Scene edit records
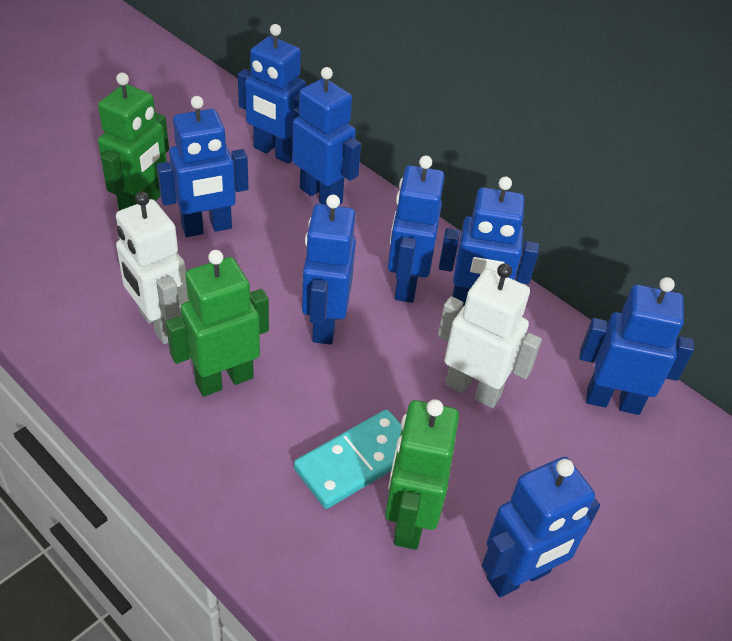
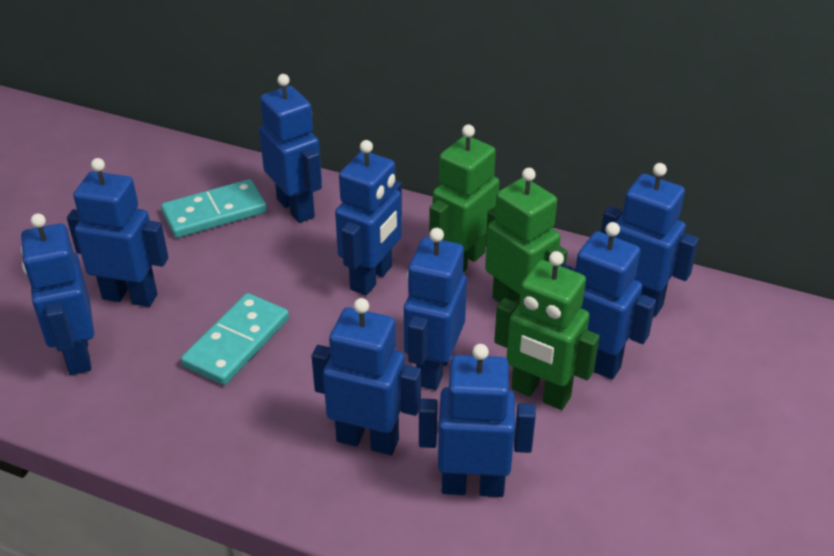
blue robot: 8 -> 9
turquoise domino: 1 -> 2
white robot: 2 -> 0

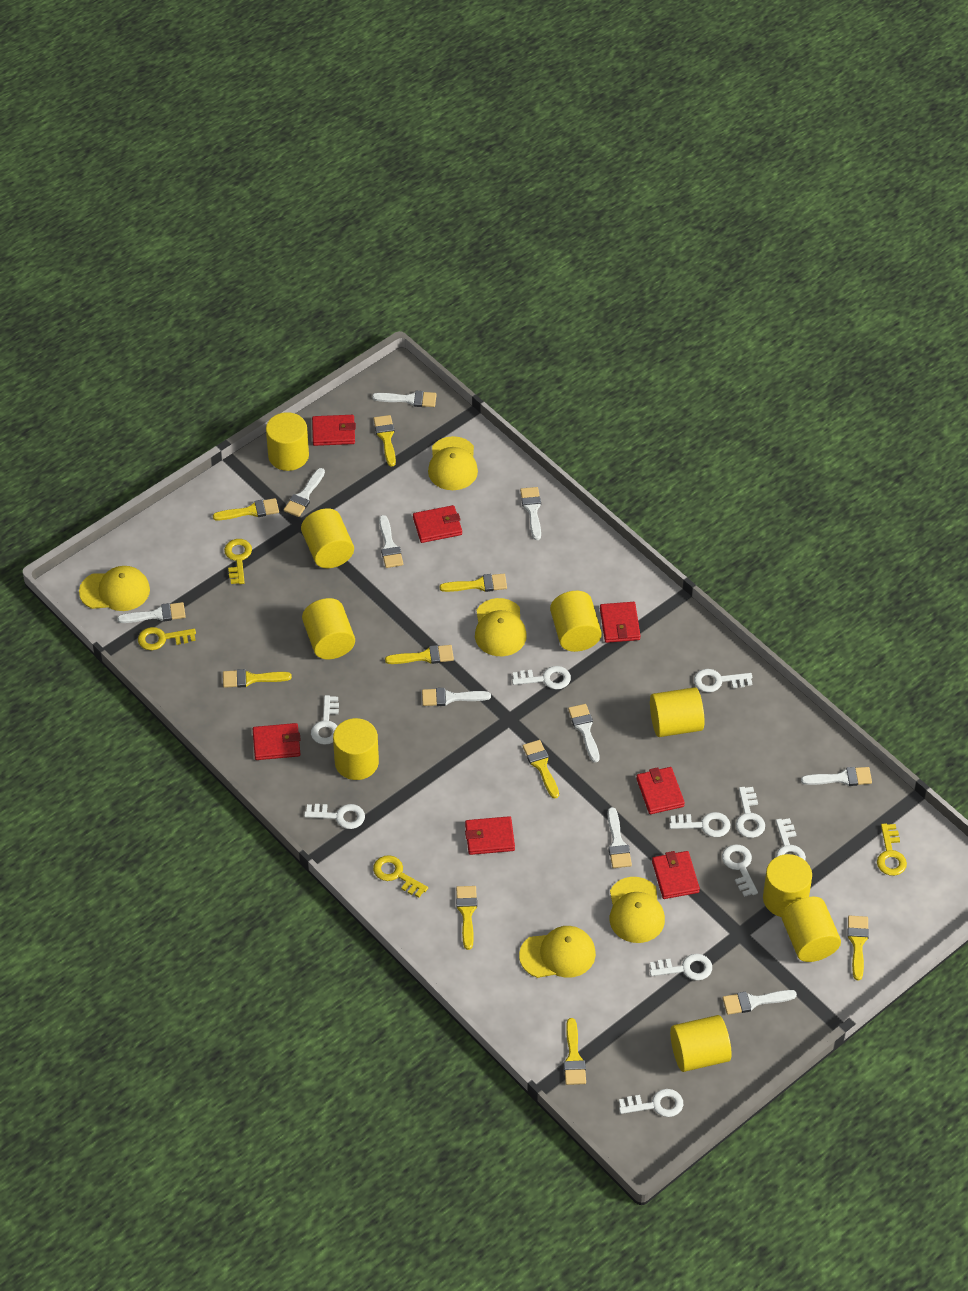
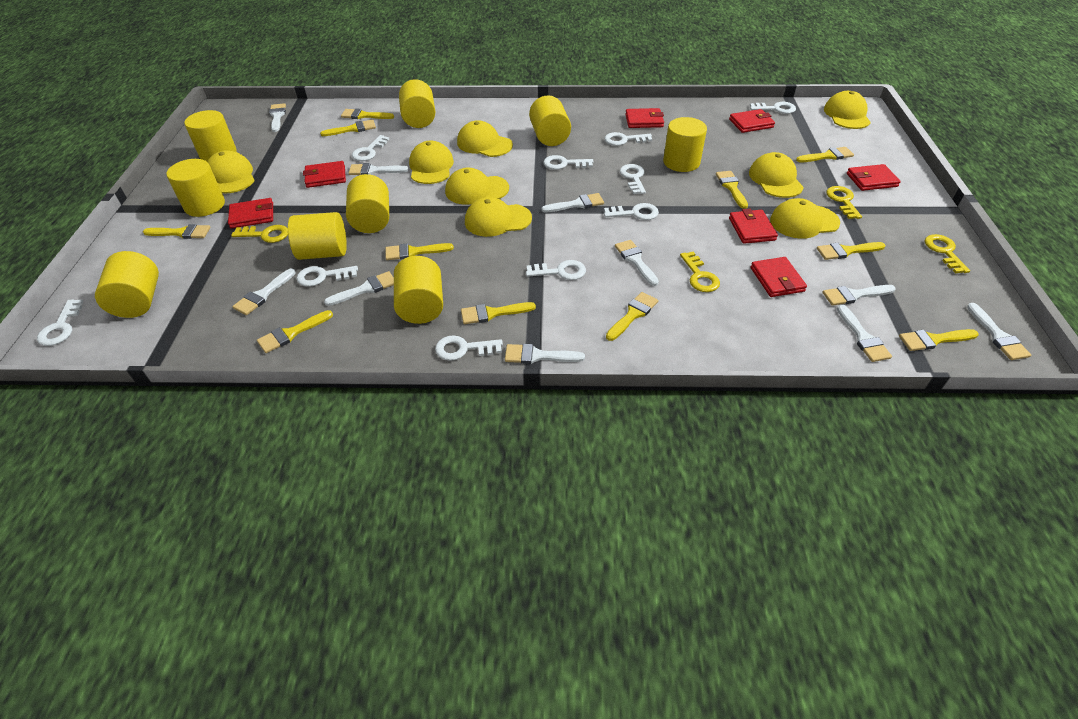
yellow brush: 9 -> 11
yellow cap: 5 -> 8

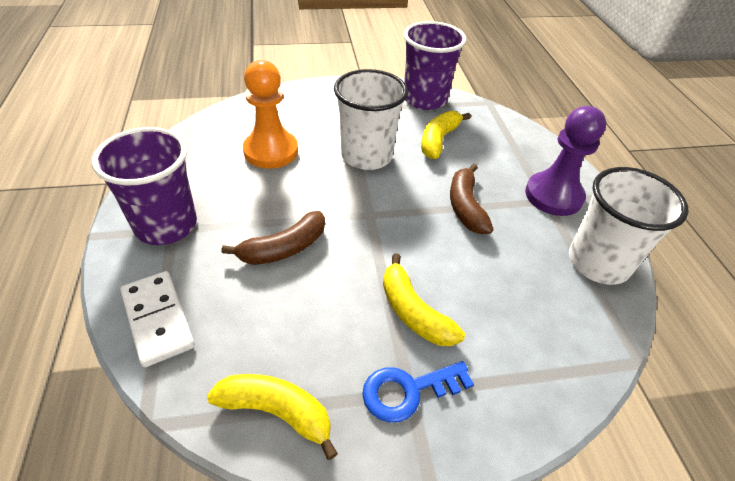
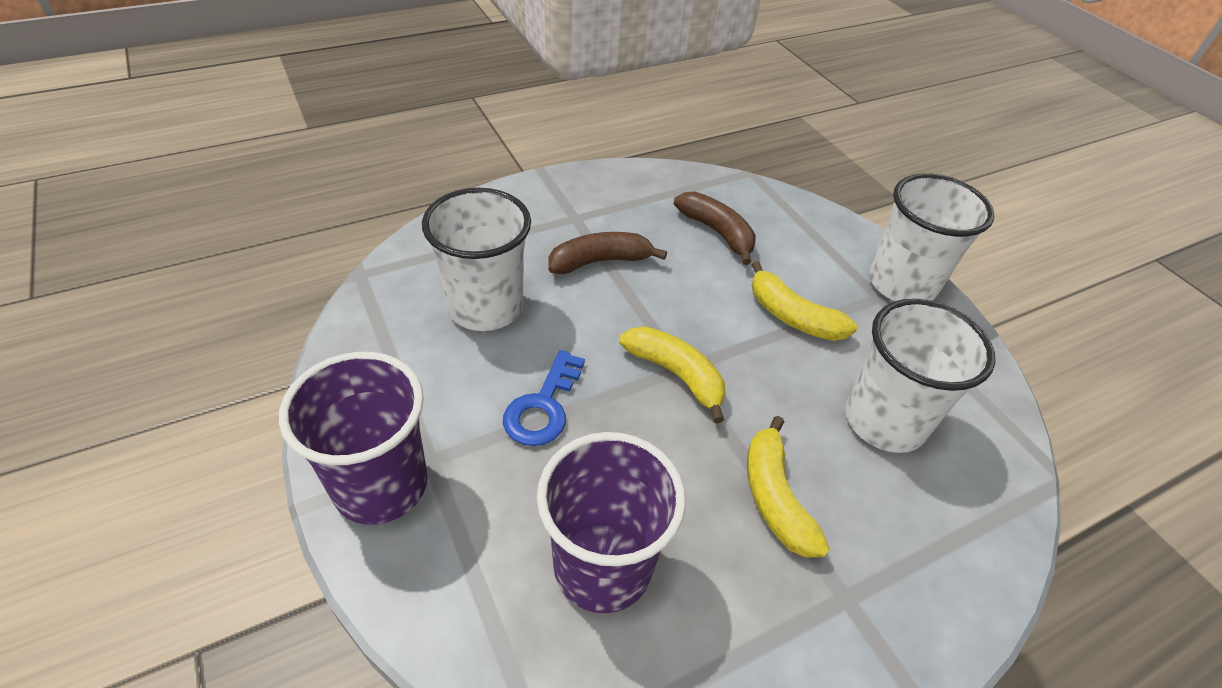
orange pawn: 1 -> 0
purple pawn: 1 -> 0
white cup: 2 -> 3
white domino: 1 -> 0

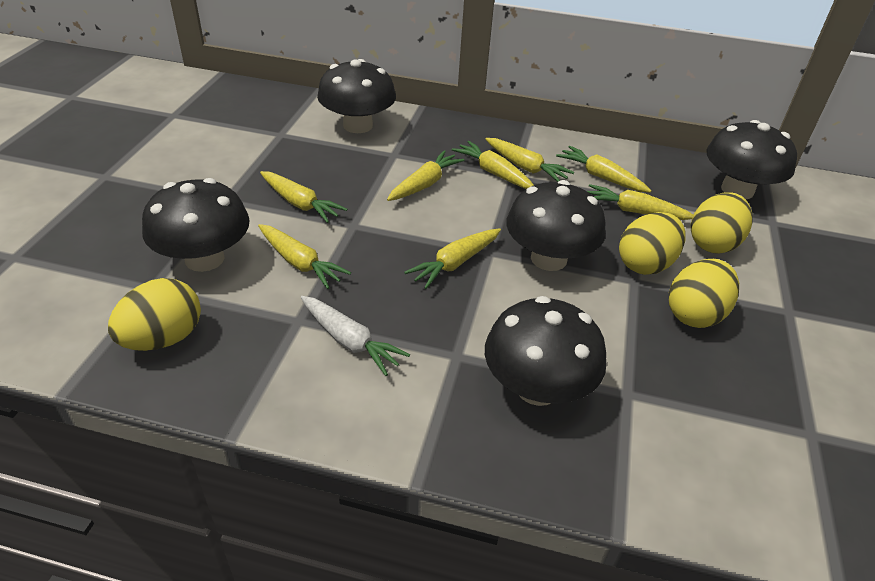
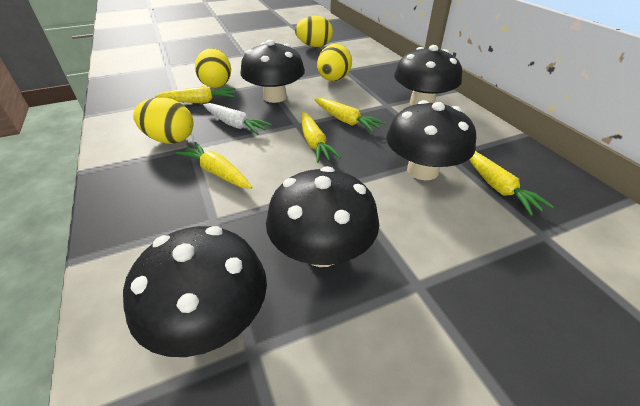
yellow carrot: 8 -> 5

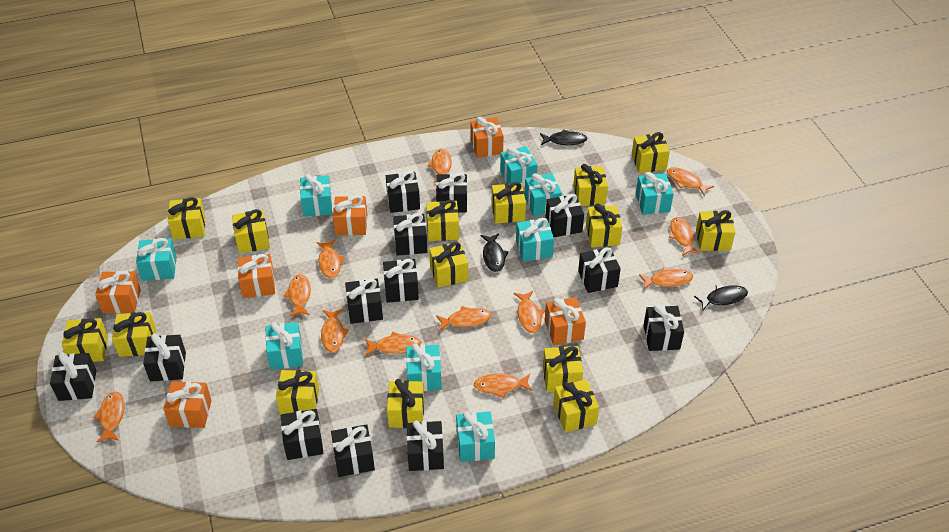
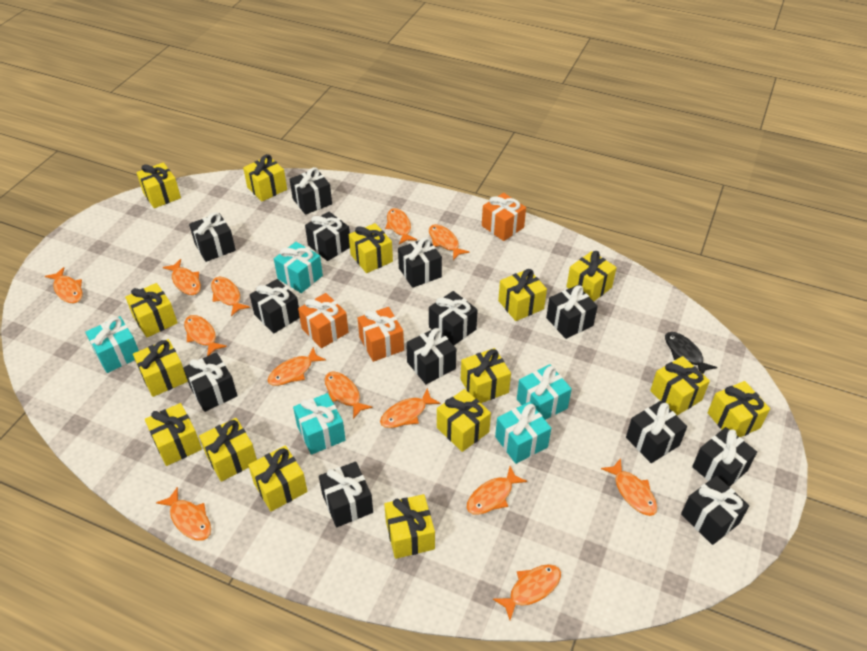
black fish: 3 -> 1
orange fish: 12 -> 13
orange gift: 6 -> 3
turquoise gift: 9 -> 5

Exercise prompt
Determine how many lines above hold the word "orange", then give only that number.

Result of the exercise
3